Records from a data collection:
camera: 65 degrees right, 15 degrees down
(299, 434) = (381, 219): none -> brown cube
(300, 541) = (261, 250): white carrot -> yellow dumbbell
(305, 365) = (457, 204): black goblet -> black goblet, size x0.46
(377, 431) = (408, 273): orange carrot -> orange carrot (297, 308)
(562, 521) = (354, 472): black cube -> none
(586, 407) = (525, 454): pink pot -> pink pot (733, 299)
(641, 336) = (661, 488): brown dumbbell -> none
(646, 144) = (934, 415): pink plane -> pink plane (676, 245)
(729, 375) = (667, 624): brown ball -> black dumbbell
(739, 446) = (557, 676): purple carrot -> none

DESCRIPTION OF THE TASK ::
Starting at the first line of the records, print each line exactly, stopping after the line that contains "(729, 375) = (667, 624): brown".

SOLUTION TO THE EXERCISE ::
camera: 65 degrees right, 15 degrees down
(299, 434) = (381, 219): none -> brown cube
(300, 541) = (261, 250): white carrot -> yellow dumbbell
(305, 365) = (457, 204): black goblet -> black goblet, size x0.46
(377, 431) = (408, 273): orange carrot -> orange carrot (297, 308)
(562, 521) = (354, 472): black cube -> none
(586, 407) = (525, 454): pink pot -> pink pot (733, 299)
(641, 336) = (661, 488): brown dumbbell -> none
(646, 144) = (934, 415): pink plane -> pink plane (676, 245)
(729, 375) = (667, 624): brown ball -> black dumbbell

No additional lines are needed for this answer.